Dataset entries

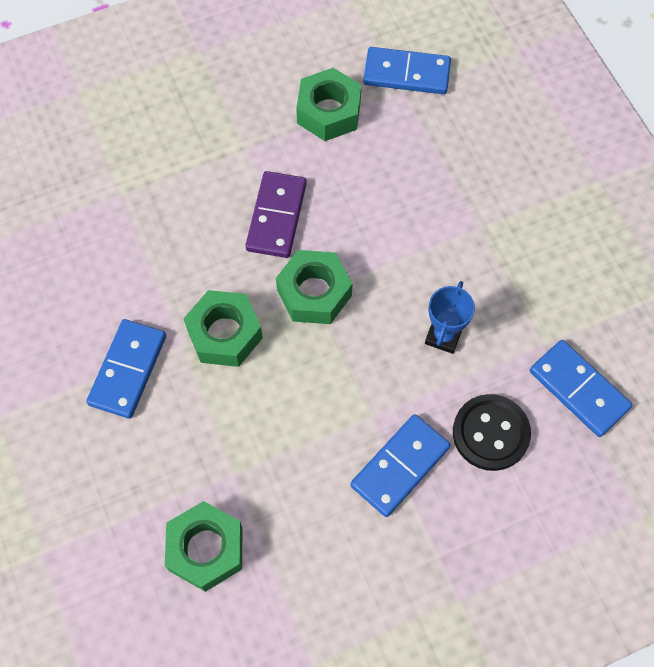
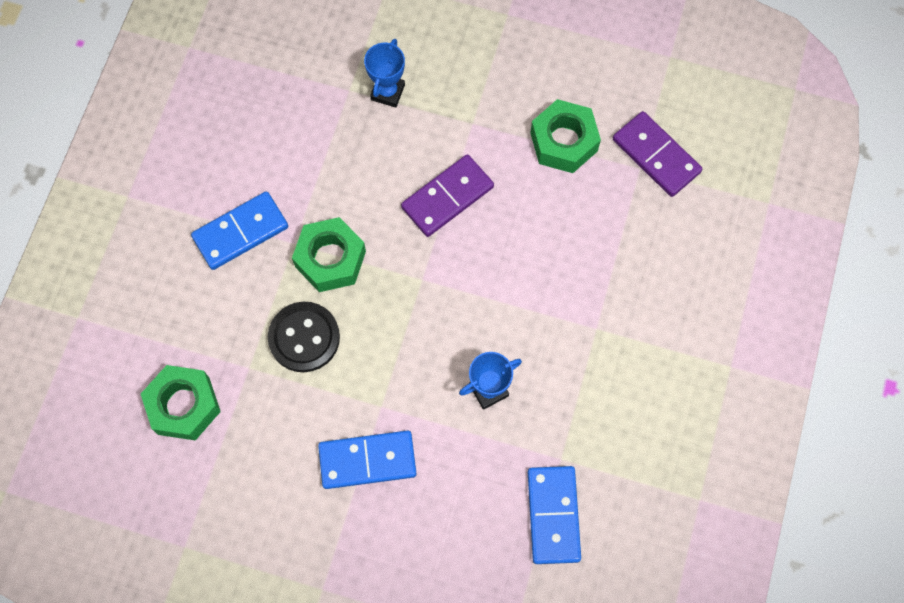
camera: 40 degrees right, 5 degrees up
green nut [276,250,353,324] -> none
blue domino [363,47,451,94] -> purple domino [613,111,702,197]
black button [453,394,531,471] -> black button moved to [268,302,340,372]
none -> blue trophy [364,39,405,108]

Required action: Print the line containing "green nut [276,250,353,324] -> none" and every line after it to the end of the records above, exactly as written, and nothing else.

Answer to this problem:
green nut [276,250,353,324] -> none
blue domino [363,47,451,94] -> purple domino [613,111,702,197]
black button [453,394,531,471] -> black button moved to [268,302,340,372]
none -> blue trophy [364,39,405,108]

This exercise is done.